(Rows from a segmentation dataset)
★ ★ ★ ★

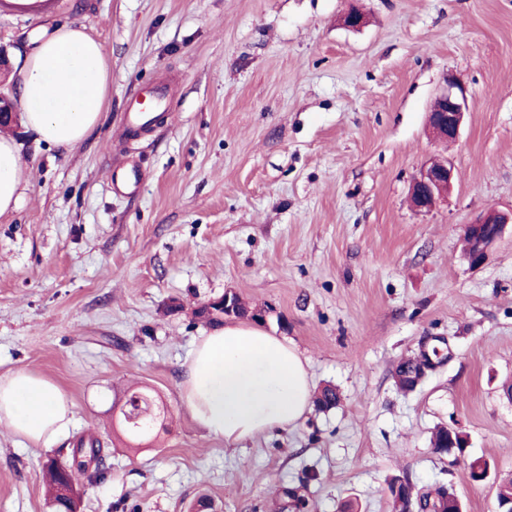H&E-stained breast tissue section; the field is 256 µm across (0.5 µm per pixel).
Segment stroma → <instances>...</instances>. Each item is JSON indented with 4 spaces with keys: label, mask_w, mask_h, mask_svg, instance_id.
Segmentation results:
<instances>
[{
    "label": "stroma",
    "mask_w": 512,
    "mask_h": 512,
    "mask_svg": "<svg viewBox=\"0 0 512 512\" xmlns=\"http://www.w3.org/2000/svg\"><path fill=\"white\" fill-rule=\"evenodd\" d=\"M0 12V44L29 51L62 23L104 48L107 102L69 148L29 128L17 208L0 215V374L54 382L72 424L52 447L0 423V512H48L42 465L93 432L109 479L81 512H270L308 488V512H390L388 485L439 486L464 512H497L512 476V227L470 266L463 229L512 210V0H61ZM367 23L343 25L351 8ZM456 84L468 109L452 142L425 120ZM162 93V118L132 134L125 112ZM453 187L416 212L409 187L432 158ZM233 292L269 312L314 387L340 393L296 427L225 446L192 419L182 384L212 324L194 317ZM438 348L411 392L399 361ZM167 409L156 440L116 431L129 385ZM458 424L464 457L433 451ZM487 462L473 483L469 462Z\"/></svg>",
    "instance_id": "obj_1"
}]
</instances>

★ ★ ★ ★

Copy the records above exactly, omitting every picture.

▶ Expected answer
H&E-stained breast tissue section; the field is 256 µm across (0.5 µm per pixel).
Segment stroma → <instances>...</instances>. Each item is JSON indented with 4 spaces with keys: label, mask_w, mask_h, mask_svg, instance_id.
Segmentation results:
<instances>
[{
    "label": "stroma",
    "mask_w": 512,
    "mask_h": 512,
    "mask_svg": "<svg viewBox=\"0 0 512 512\" xmlns=\"http://www.w3.org/2000/svg\"><path fill=\"white\" fill-rule=\"evenodd\" d=\"M0 12V44L29 51L62 23L104 48L107 102L69 148L29 128L17 208L0 215V374L54 382L72 424L52 447L0 423V512H48L42 465L93 432L109 479L81 512H270L308 488V512H390L388 485L439 486L464 512H497L512 476V227L470 266L463 229L512 210V0H61ZM367 23L343 25L351 8ZM456 84L468 109L452 142L425 120ZM162 93V118L132 134L125 112ZM453 187L416 212L409 187L432 158ZM233 292L269 312L314 387L340 393L296 427L225 446L192 419L182 384L212 324L194 317ZM438 348L411 392L399 361ZM167 409L156 440L116 431L129 385ZM458 424L464 457L433 451ZM487 462L473 483L469 462Z\"/></svg>",
    "instance_id": "obj_1"
}]
</instances>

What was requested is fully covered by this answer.